[DATA SHOWN Boundary: Start]
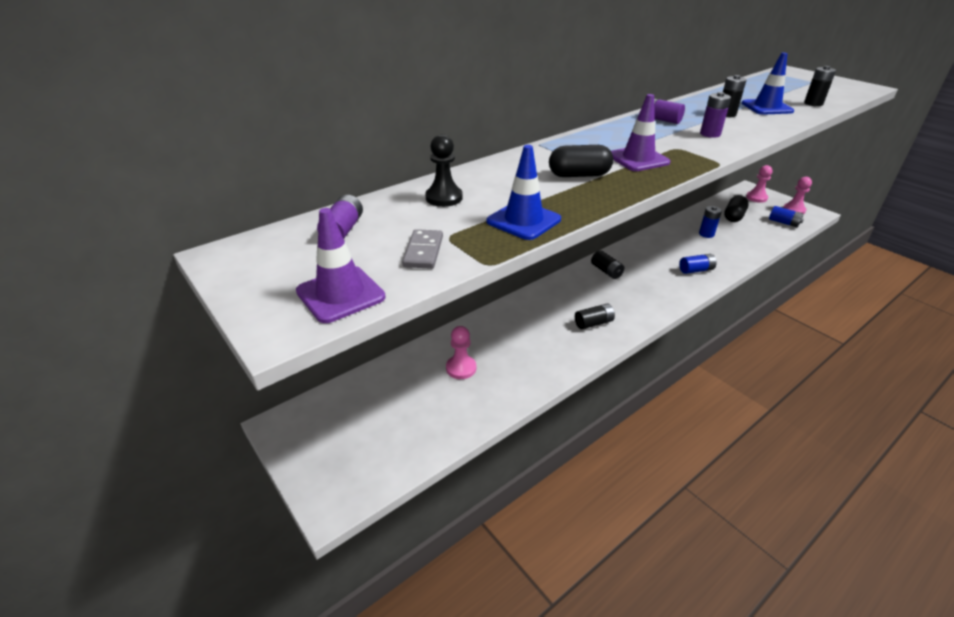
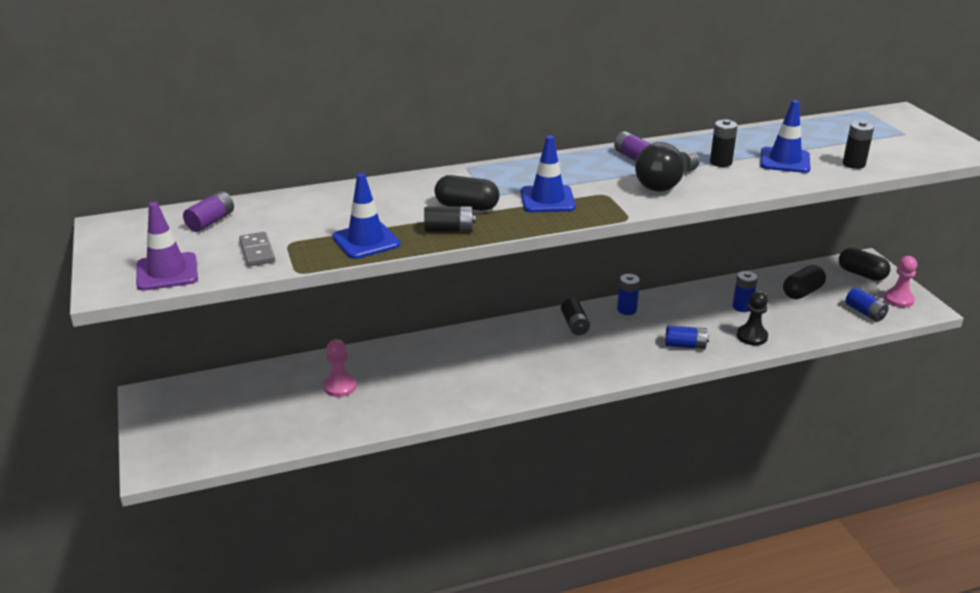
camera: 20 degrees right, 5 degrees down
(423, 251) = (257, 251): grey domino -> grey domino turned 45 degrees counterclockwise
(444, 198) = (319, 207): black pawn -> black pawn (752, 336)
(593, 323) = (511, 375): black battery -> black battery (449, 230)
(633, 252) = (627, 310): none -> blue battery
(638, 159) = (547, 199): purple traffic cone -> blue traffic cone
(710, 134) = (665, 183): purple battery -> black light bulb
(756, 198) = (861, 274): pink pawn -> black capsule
[DATA SHOWN Boundary: End]
• **ASSIGNED TASK**: What lines above contain the string "pawn"? Copy all of them.

• **TASK RESPONSE**:
(444, 198) = (319, 207): black pawn -> black pawn (752, 336)
(756, 198) = (861, 274): pink pawn -> black capsule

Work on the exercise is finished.